Data for this exercise
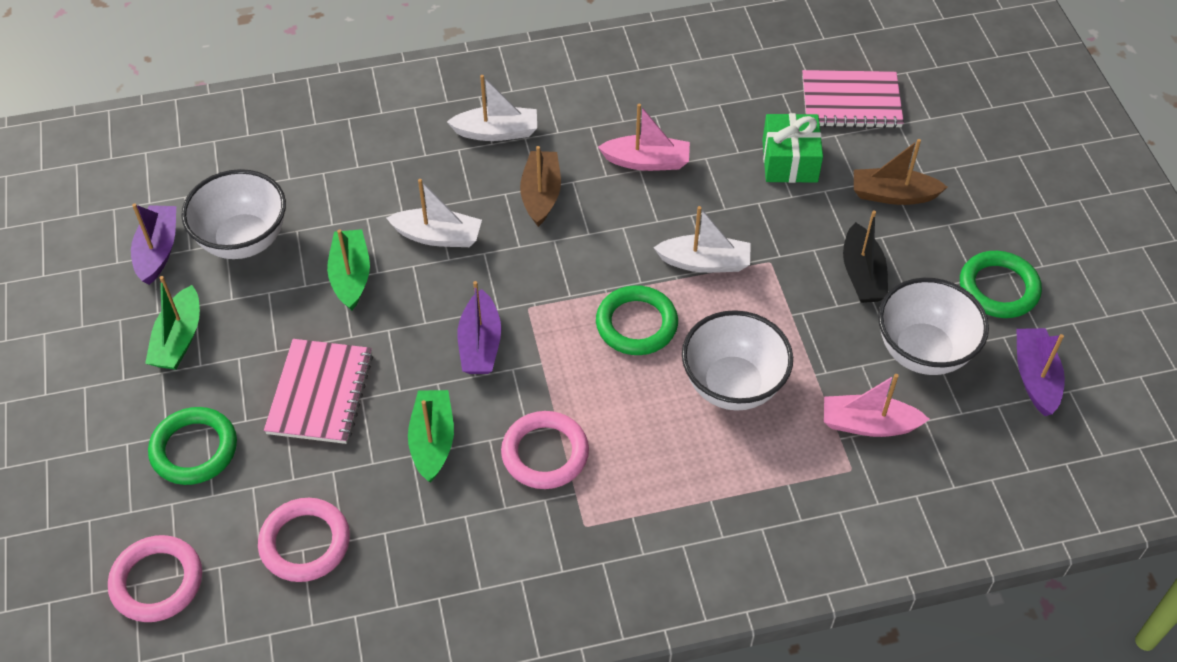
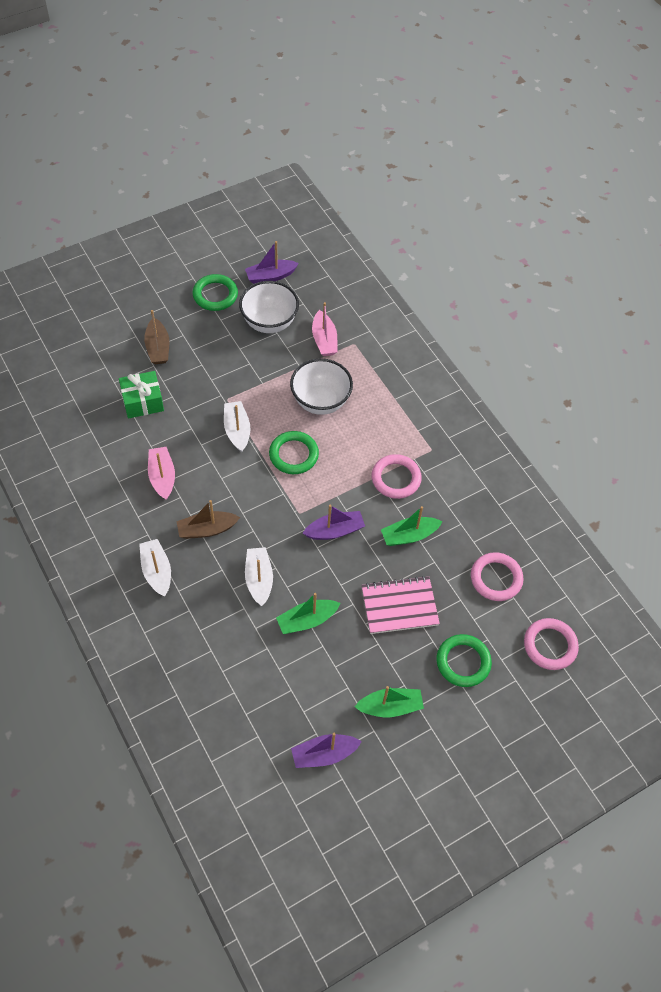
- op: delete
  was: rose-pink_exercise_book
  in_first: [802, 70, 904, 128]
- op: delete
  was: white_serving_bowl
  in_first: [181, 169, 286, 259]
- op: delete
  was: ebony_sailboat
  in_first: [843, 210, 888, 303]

Task objective
When copying the data above, repeat every word exactly and drop the pictures.

Written response
- op: delete
  was: rose-pink_exercise_book
  in_first: [802, 70, 904, 128]
- op: delete
  was: white_serving_bowl
  in_first: [181, 169, 286, 259]
- op: delete
  was: ebony_sailboat
  in_first: [843, 210, 888, 303]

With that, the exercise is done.